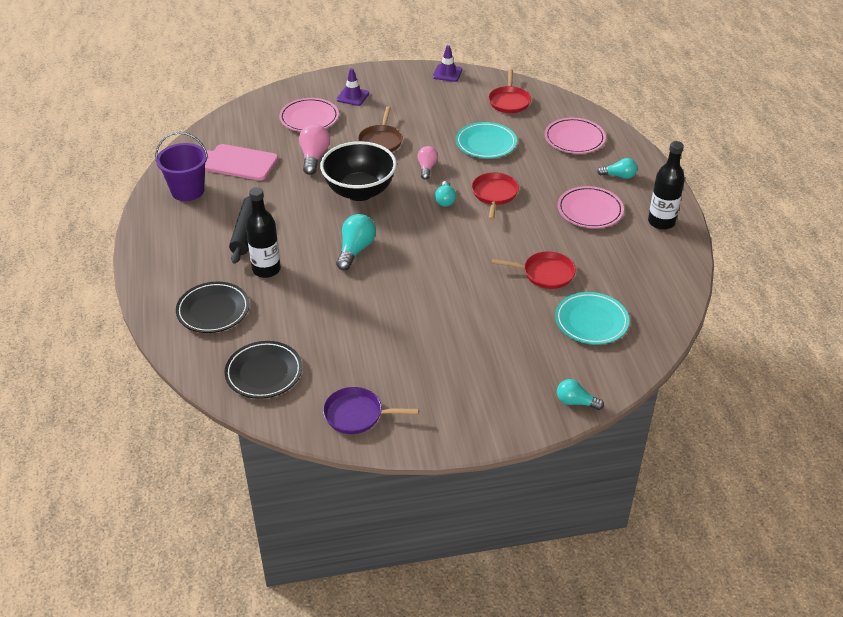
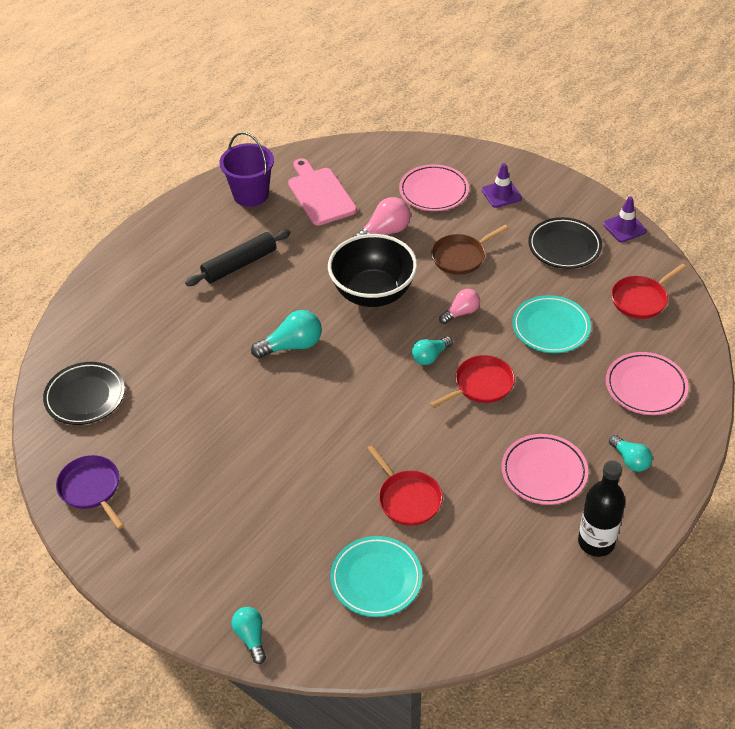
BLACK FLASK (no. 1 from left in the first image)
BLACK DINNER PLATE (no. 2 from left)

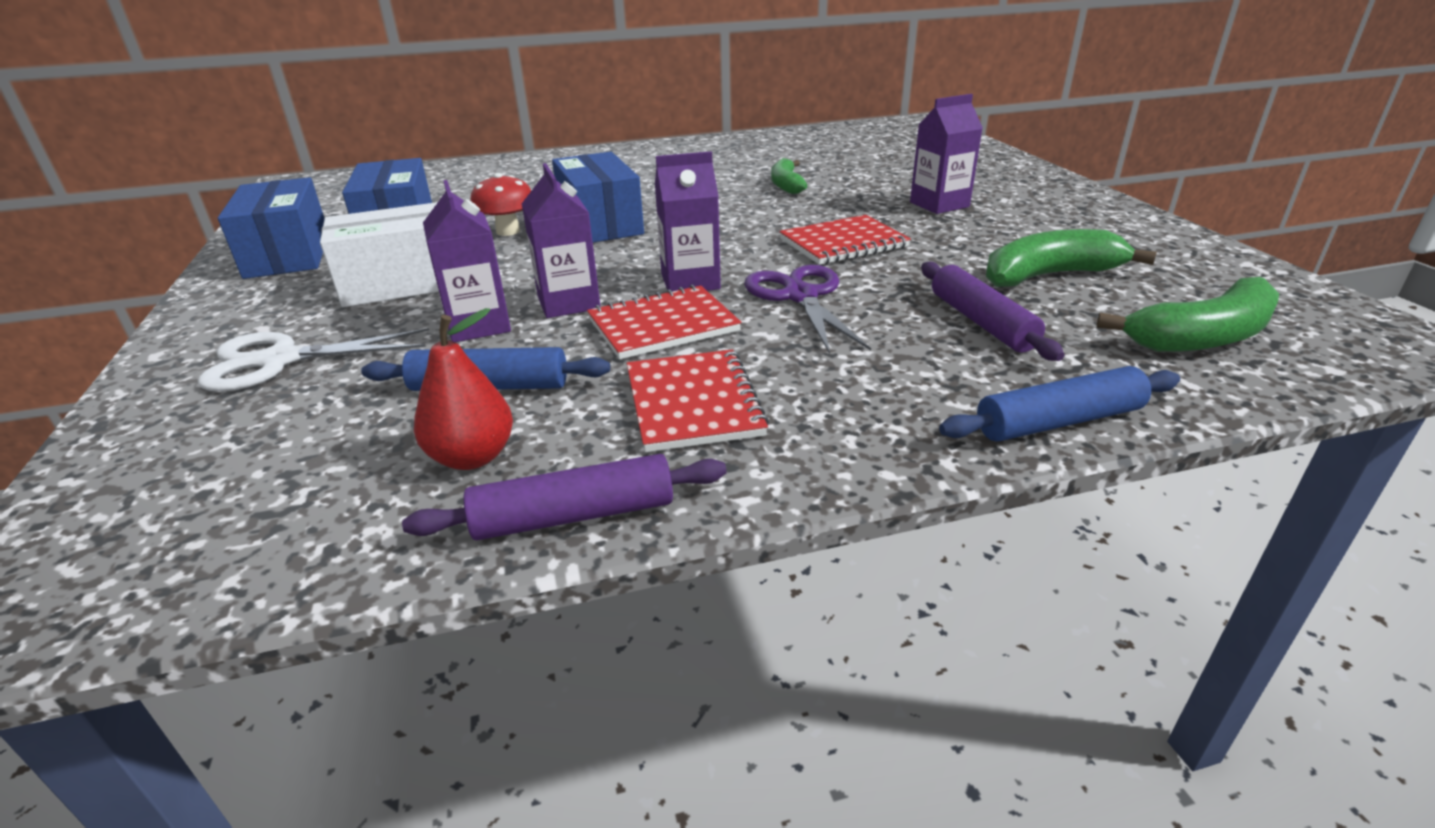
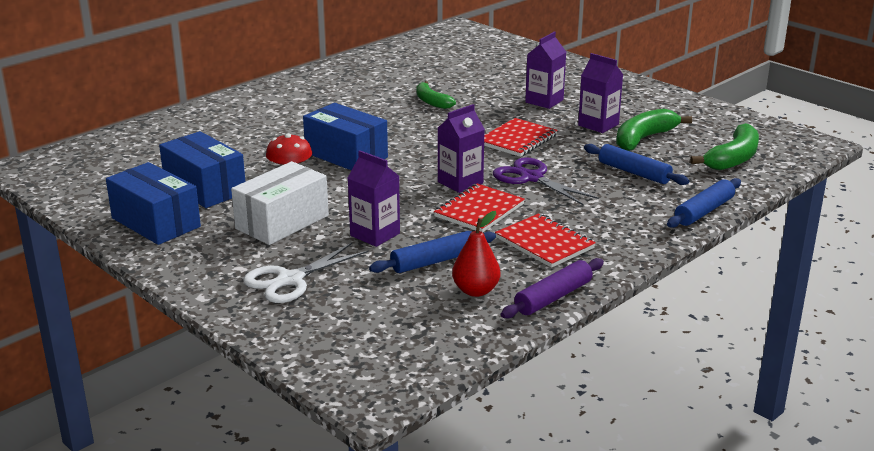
PURPLE JUICE CARTON (no. 4 from left)
BLUE PASTRY ROLLER (no. 2 from left)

***

=== Goal of the exercise ===
Print the data above in full and exactly as it appears, skipping the pictures.

=== Result for this task ===
BLACK FLASK (no. 1 from left in the first image)
BLACK DINNER PLATE (no. 2 from left)

PURPLE JUICE CARTON (no. 4 from left)
BLUE PASTRY ROLLER (no. 2 from left)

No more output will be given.